## Exercise
Please repeat exactly the lines below from the one containing "91, 389, 136" down to the one containing "90 degrees clockwise", both included, and nothing else.

Study material Block Start

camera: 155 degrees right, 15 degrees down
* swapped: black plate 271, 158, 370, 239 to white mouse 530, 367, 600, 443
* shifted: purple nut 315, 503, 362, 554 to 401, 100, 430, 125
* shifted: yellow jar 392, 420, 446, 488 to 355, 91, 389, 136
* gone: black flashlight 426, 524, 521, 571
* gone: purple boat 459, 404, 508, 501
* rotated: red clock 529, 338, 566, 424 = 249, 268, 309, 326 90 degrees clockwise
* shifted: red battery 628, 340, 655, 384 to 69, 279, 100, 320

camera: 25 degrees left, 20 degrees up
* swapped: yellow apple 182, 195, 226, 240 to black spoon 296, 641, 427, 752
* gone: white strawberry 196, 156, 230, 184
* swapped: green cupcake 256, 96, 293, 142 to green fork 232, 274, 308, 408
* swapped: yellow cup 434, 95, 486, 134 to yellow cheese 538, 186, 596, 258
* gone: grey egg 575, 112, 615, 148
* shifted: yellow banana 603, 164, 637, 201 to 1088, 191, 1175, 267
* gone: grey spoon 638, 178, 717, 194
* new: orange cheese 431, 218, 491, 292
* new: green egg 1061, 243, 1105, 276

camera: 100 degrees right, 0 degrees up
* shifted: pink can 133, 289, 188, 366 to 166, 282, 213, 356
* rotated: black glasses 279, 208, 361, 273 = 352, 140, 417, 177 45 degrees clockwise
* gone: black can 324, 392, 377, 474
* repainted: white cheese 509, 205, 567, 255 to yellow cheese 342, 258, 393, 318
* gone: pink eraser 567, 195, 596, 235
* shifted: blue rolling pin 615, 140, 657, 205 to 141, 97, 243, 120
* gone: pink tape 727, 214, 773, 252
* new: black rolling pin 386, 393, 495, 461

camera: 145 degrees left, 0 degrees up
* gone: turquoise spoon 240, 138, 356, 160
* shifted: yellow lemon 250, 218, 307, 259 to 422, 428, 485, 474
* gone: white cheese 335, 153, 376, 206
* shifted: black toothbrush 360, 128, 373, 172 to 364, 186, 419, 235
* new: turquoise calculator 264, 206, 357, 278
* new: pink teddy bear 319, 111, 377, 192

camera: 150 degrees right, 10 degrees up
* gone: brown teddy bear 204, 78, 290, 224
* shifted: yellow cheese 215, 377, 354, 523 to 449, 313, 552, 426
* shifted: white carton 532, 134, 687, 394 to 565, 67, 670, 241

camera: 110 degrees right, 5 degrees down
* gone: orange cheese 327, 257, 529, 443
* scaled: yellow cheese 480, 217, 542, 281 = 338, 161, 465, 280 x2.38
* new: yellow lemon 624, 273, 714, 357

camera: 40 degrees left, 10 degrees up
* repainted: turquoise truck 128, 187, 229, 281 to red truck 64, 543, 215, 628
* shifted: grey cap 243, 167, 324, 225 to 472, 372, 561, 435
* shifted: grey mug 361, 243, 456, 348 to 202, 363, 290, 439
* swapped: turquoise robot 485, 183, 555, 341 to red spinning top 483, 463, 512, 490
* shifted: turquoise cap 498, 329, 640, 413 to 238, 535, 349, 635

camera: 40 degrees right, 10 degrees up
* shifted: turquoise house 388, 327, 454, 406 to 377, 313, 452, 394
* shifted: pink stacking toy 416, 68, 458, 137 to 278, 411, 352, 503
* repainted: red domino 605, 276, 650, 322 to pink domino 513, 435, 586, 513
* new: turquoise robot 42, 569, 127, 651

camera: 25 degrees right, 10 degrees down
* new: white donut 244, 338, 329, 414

Study material Block End

## Solution
* shifted: yellow jar 392, 420, 446, 488 to 355, 91, 389, 136
* gone: black flashlight 426, 524, 521, 571
* gone: purple boat 459, 404, 508, 501
* rotated: red clock 529, 338, 566, 424 = 249, 268, 309, 326 90 degrees clockwise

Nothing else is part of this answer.